YOUR OBJECTIVE :: Once you find the line containing "camera: 65 degrees left, 10 degrees up" in the data below, copy it and each following line exactly, up to and including the line containing "(596, 411) = (568, 164): orange", and nothing else.

Coordinate-based change listings

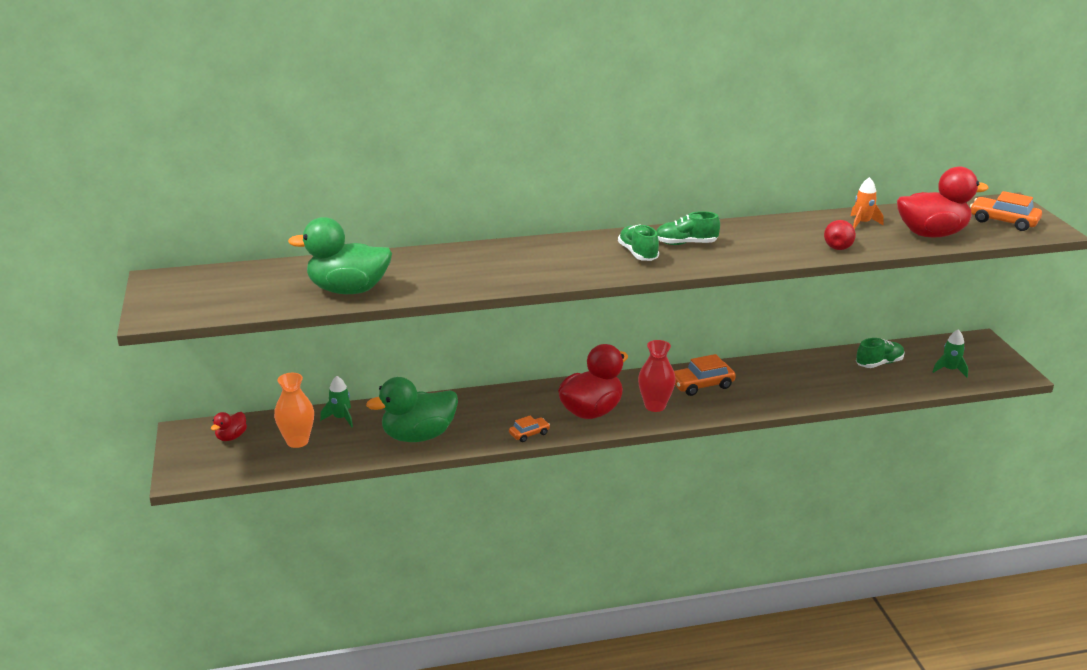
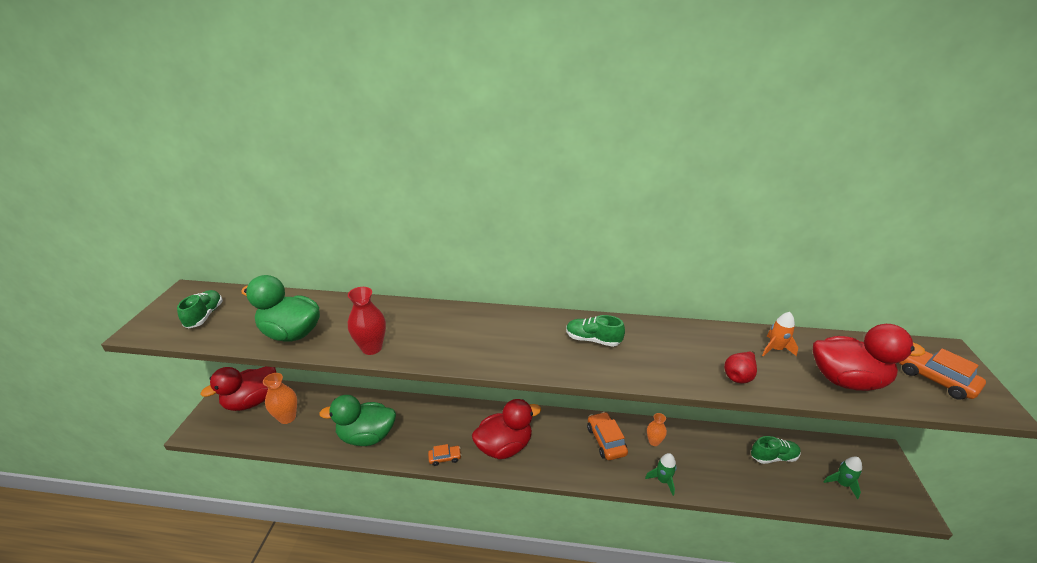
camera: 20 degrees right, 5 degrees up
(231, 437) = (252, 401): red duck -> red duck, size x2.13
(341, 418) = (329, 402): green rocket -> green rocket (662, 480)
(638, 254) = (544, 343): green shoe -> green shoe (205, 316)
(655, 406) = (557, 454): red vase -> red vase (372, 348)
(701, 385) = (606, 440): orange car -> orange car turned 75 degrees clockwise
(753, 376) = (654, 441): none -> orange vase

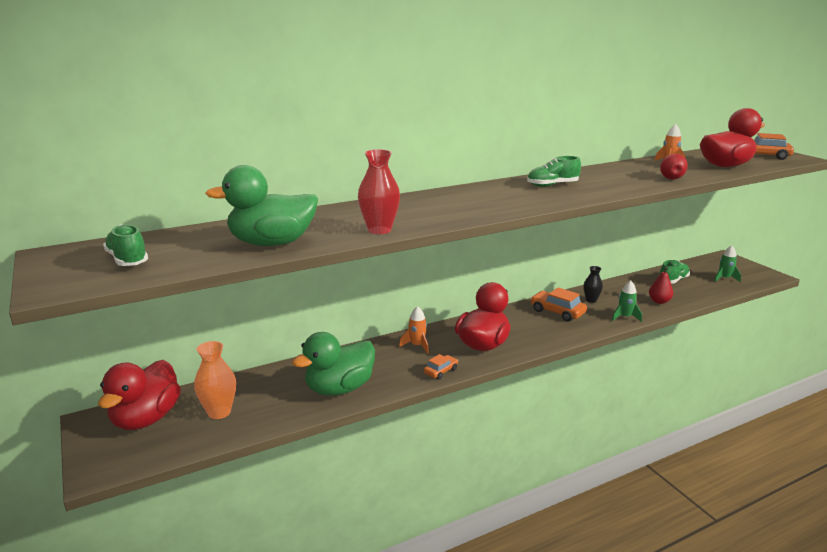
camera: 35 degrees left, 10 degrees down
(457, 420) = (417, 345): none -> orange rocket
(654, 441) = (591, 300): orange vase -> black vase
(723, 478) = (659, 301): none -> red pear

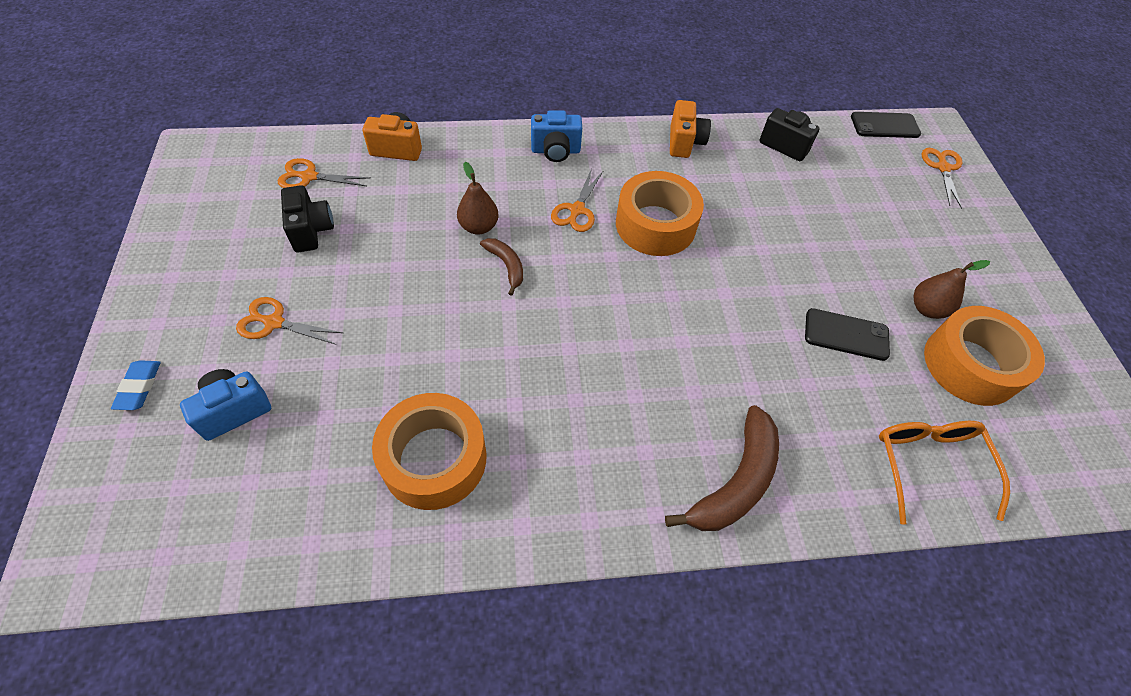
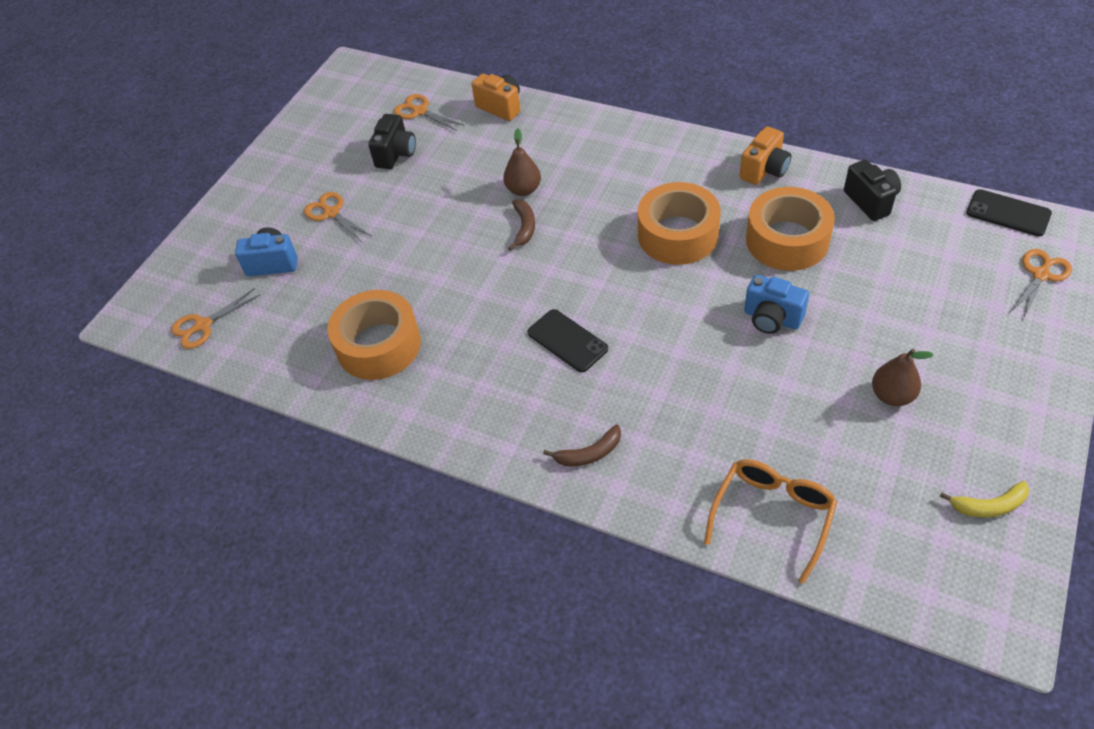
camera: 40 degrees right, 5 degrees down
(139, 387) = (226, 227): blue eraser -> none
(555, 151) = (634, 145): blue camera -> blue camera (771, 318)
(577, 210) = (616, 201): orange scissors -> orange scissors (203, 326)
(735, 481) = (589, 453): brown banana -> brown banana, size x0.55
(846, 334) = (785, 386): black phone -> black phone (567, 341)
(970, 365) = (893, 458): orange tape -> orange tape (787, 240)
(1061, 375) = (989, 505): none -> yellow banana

--

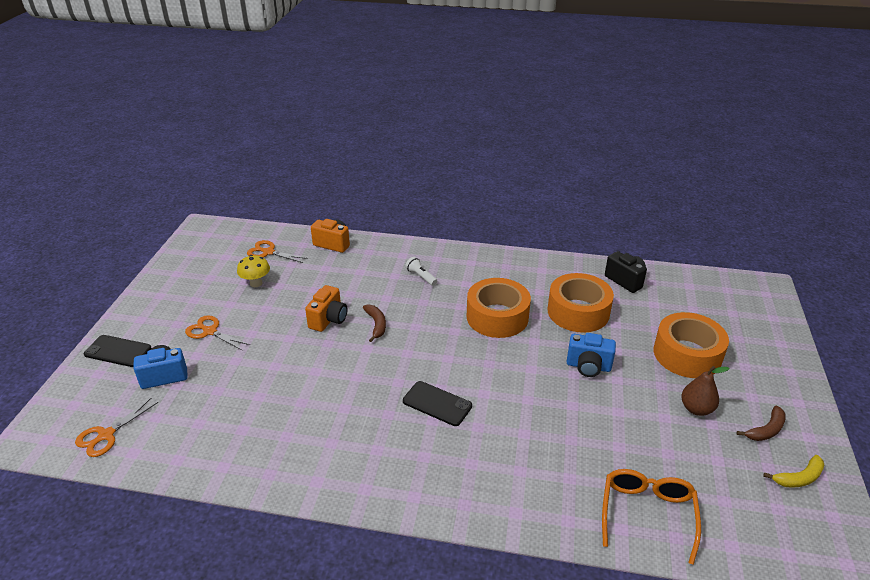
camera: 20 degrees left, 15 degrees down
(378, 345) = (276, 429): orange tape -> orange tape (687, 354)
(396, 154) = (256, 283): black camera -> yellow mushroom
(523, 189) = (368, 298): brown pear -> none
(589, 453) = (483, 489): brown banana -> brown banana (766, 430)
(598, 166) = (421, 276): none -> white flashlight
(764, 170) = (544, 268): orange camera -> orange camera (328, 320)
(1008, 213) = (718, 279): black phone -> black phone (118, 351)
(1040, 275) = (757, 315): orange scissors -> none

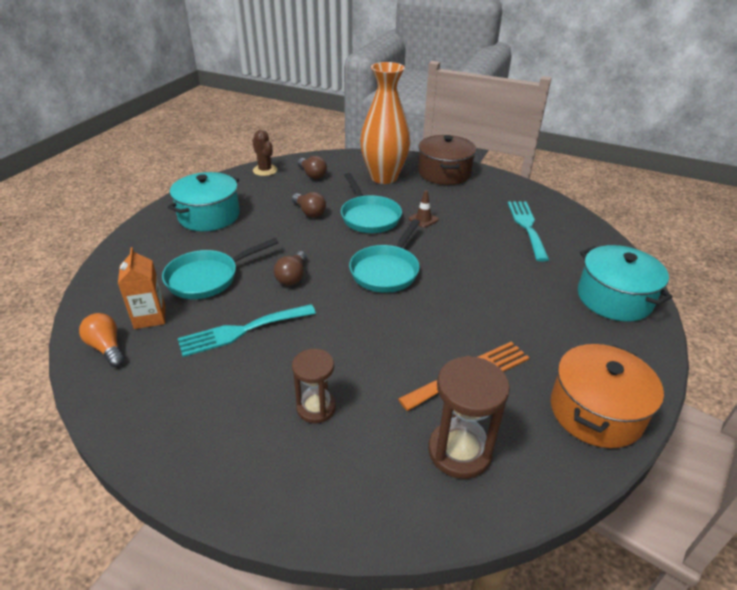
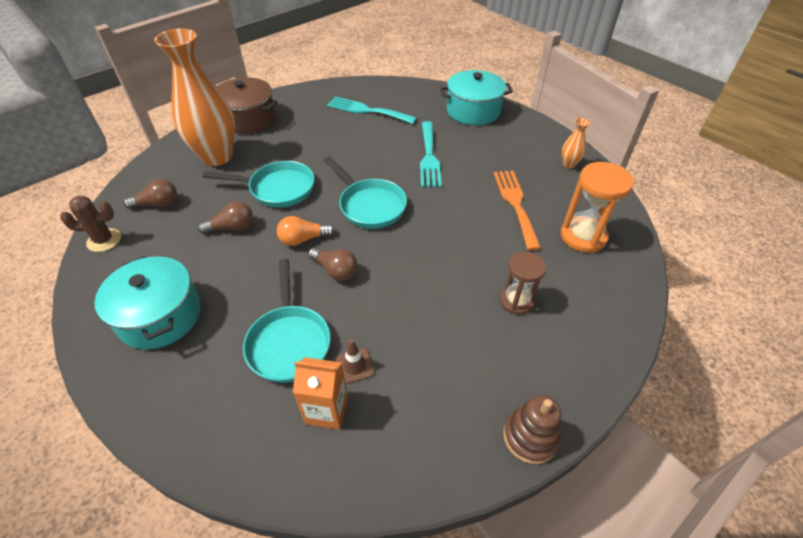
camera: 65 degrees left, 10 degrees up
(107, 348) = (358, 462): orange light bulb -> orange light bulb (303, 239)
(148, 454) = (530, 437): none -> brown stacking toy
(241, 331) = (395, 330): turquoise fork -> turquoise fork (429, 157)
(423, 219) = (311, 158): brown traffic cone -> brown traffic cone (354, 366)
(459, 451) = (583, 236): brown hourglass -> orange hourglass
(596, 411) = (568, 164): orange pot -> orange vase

ANSWER FOR THE TASK ::
camera: 65 degrees left, 10 degrees up
(107, 348) = (358, 462): orange light bulb -> orange light bulb (303, 239)
(148, 454) = (530, 437): none -> brown stacking toy
(241, 331) = (395, 330): turquoise fork -> turquoise fork (429, 157)
(423, 219) = (311, 158): brown traffic cone -> brown traffic cone (354, 366)
(459, 451) = (583, 236): brown hourglass -> orange hourglass
(596, 411) = (568, 164): orange pot -> orange vase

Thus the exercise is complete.